- [Work required] Answer with the number of lines in the records that contain "brick" and with nothing else.

The data below:

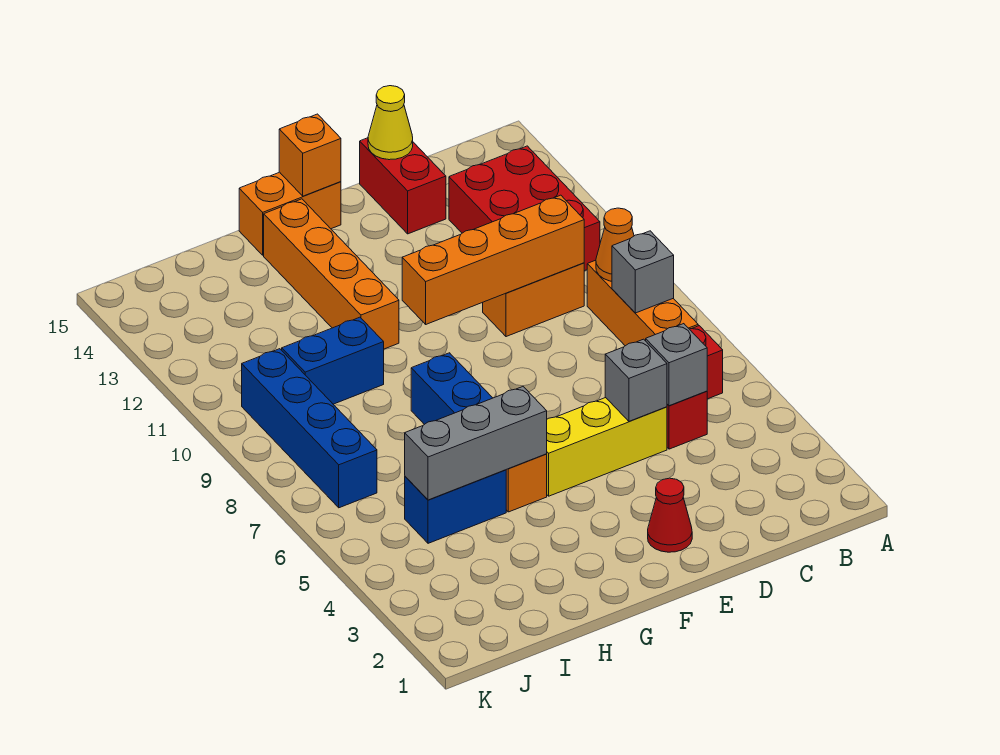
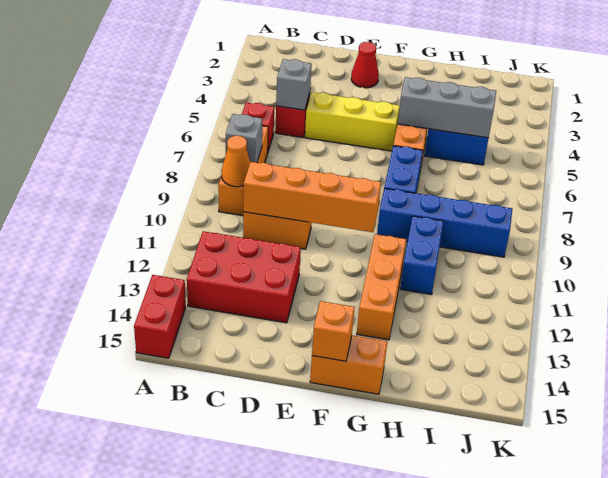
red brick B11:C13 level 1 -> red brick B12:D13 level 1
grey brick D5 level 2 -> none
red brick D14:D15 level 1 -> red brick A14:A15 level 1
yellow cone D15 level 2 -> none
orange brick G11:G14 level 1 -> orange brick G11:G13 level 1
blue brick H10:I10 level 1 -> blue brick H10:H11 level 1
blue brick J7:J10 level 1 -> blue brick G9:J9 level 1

End of The data.

- [Exercise answer] 6